***** Records for the task *****

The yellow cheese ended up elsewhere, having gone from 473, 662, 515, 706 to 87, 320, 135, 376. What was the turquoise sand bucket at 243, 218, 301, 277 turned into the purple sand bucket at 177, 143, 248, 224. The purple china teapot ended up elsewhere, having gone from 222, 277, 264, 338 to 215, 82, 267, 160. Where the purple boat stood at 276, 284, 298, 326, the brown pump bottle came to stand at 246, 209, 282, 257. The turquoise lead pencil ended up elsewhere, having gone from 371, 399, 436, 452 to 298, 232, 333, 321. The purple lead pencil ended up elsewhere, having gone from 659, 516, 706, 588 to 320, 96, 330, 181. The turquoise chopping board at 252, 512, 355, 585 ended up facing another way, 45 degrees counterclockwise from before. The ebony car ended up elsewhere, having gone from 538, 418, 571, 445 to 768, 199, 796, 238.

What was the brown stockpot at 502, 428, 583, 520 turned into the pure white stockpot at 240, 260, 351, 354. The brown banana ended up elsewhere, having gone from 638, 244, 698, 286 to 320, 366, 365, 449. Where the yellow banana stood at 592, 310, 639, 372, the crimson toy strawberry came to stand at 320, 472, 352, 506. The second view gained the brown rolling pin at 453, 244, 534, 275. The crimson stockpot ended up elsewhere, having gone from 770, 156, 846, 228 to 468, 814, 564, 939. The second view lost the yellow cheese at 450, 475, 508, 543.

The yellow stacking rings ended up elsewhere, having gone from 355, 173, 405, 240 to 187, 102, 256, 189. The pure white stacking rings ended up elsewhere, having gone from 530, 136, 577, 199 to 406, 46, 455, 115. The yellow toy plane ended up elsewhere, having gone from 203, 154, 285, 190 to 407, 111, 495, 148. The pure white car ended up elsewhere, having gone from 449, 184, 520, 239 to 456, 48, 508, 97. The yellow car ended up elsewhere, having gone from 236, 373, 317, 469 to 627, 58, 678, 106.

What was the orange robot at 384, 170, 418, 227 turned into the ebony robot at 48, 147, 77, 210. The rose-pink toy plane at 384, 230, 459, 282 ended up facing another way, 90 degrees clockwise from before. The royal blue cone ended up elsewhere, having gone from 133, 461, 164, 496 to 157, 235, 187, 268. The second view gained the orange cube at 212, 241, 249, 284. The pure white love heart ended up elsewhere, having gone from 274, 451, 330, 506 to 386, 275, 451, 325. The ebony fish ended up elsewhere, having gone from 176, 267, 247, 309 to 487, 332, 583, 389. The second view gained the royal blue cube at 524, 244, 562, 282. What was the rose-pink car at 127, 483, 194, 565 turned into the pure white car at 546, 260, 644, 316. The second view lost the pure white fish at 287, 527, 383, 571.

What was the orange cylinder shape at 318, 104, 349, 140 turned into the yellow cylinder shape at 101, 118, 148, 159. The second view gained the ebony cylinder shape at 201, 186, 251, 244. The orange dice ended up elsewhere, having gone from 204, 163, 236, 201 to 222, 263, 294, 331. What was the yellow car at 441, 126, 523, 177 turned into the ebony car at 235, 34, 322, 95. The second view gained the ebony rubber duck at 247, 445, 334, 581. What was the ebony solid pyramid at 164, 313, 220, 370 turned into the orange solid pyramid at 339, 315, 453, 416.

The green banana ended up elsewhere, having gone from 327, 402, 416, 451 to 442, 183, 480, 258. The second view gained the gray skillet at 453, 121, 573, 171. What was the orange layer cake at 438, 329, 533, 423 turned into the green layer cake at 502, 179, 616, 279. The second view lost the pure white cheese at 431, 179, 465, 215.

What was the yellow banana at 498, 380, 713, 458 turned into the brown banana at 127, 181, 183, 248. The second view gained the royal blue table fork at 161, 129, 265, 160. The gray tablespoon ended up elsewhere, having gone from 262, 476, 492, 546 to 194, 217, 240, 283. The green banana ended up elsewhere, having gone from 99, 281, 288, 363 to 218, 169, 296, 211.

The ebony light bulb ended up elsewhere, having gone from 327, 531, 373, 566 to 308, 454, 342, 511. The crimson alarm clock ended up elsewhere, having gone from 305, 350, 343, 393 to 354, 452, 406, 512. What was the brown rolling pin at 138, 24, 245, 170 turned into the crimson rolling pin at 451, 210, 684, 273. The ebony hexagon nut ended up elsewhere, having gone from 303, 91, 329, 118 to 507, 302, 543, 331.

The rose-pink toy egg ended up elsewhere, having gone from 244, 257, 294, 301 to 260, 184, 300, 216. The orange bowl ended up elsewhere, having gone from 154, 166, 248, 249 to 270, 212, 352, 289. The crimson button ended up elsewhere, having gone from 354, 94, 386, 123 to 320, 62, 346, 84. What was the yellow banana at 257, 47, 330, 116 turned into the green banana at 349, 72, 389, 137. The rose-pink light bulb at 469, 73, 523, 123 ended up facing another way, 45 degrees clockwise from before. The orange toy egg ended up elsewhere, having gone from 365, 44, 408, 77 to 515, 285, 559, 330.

*****

# What you are asked to do
Go through the entries above and reproduce each one exactly.

# Answer section
The yellow cheese ended up elsewhere, having gone from 473, 662, 515, 706 to 87, 320, 135, 376. What was the turquoise sand bucket at 243, 218, 301, 277 turned into the purple sand bucket at 177, 143, 248, 224. The purple china teapot ended up elsewhere, having gone from 222, 277, 264, 338 to 215, 82, 267, 160. Where the purple boat stood at 276, 284, 298, 326, the brown pump bottle came to stand at 246, 209, 282, 257. The turquoise lead pencil ended up elsewhere, having gone from 371, 399, 436, 452 to 298, 232, 333, 321. The purple lead pencil ended up elsewhere, having gone from 659, 516, 706, 588 to 320, 96, 330, 181. The turquoise chopping board at 252, 512, 355, 585 ended up facing another way, 45 degrees counterclockwise from before. The ebony car ended up elsewhere, having gone from 538, 418, 571, 445 to 768, 199, 796, 238.

What was the brown stockpot at 502, 428, 583, 520 turned into the pure white stockpot at 240, 260, 351, 354. The brown banana ended up elsewhere, having gone from 638, 244, 698, 286 to 320, 366, 365, 449. Where the yellow banana stood at 592, 310, 639, 372, the crimson toy strawberry came to stand at 320, 472, 352, 506. The second view gained the brown rolling pin at 453, 244, 534, 275. The crimson stockpot ended up elsewhere, having gone from 770, 156, 846, 228 to 468, 814, 564, 939. The second view lost the yellow cheese at 450, 475, 508, 543.

The yellow stacking rings ended up elsewhere, having gone from 355, 173, 405, 240 to 187, 102, 256, 189. The pure white stacking rings ended up elsewhere, having gone from 530, 136, 577, 199 to 406, 46, 455, 115. The yellow toy plane ended up elsewhere, having gone from 203, 154, 285, 190 to 407, 111, 495, 148. The pure white car ended up elsewhere, having gone from 449, 184, 520, 239 to 456, 48, 508, 97. The yellow car ended up elsewhere, having gone from 236, 373, 317, 469 to 627, 58, 678, 106.

What was the orange robot at 384, 170, 418, 227 turned into the ebony robot at 48, 147, 77, 210. The rose-pink toy plane at 384, 230, 459, 282 ended up facing another way, 90 degrees clockwise from before. The royal blue cone ended up elsewhere, having gone from 133, 461, 164, 496 to 157, 235, 187, 268. The second view gained the orange cube at 212, 241, 249, 284. The pure white love heart ended up elsewhere, having gone from 274, 451, 330, 506 to 386, 275, 451, 325. The ebony fish ended up elsewhere, having gone from 176, 267, 247, 309 to 487, 332, 583, 389. The second view gained the royal blue cube at 524, 244, 562, 282. What was the rose-pink car at 127, 483, 194, 565 turned into the pure white car at 546, 260, 644, 316. The second view lost the pure white fish at 287, 527, 383, 571.

What was the orange cylinder shape at 318, 104, 349, 140 turned into the yellow cylinder shape at 101, 118, 148, 159. The second view gained the ebony cylinder shape at 201, 186, 251, 244. The orange dice ended up elsewhere, having gone from 204, 163, 236, 201 to 222, 263, 294, 331. What was the yellow car at 441, 126, 523, 177 turned into the ebony car at 235, 34, 322, 95. The second view gained the ebony rubber duck at 247, 445, 334, 581. What was the ebony solid pyramid at 164, 313, 220, 370 turned into the orange solid pyramid at 339, 315, 453, 416.

The green banana ended up elsewhere, having gone from 327, 402, 416, 451 to 442, 183, 480, 258. The second view gained the gray skillet at 453, 121, 573, 171. What was the orange layer cake at 438, 329, 533, 423 turned into the green layer cake at 502, 179, 616, 279. The second view lost the pure white cheese at 431, 179, 465, 215.

What was the yellow banana at 498, 380, 713, 458 turned into the brown banana at 127, 181, 183, 248. The second view gained the royal blue table fork at 161, 129, 265, 160. The gray tablespoon ended up elsewhere, having gone from 262, 476, 492, 546 to 194, 217, 240, 283. The green banana ended up elsewhere, having gone from 99, 281, 288, 363 to 218, 169, 296, 211.

The ebony light bulb ended up elsewhere, having gone from 327, 531, 373, 566 to 308, 454, 342, 511. The crimson alarm clock ended up elsewhere, having gone from 305, 350, 343, 393 to 354, 452, 406, 512. What was the brown rolling pin at 138, 24, 245, 170 turned into the crimson rolling pin at 451, 210, 684, 273. The ebony hexagon nut ended up elsewhere, having gone from 303, 91, 329, 118 to 507, 302, 543, 331.

The rose-pink toy egg ended up elsewhere, having gone from 244, 257, 294, 301 to 260, 184, 300, 216. The orange bowl ended up elsewhere, having gone from 154, 166, 248, 249 to 270, 212, 352, 289. The crimson button ended up elsewhere, having gone from 354, 94, 386, 123 to 320, 62, 346, 84. What was the yellow banana at 257, 47, 330, 116 turned into the green banana at 349, 72, 389, 137. The rose-pink light bulb at 469, 73, 523, 123 ended up facing another way, 45 degrees clockwise from before. The orange toy egg ended up elsewhere, having gone from 365, 44, 408, 77 to 515, 285, 559, 330.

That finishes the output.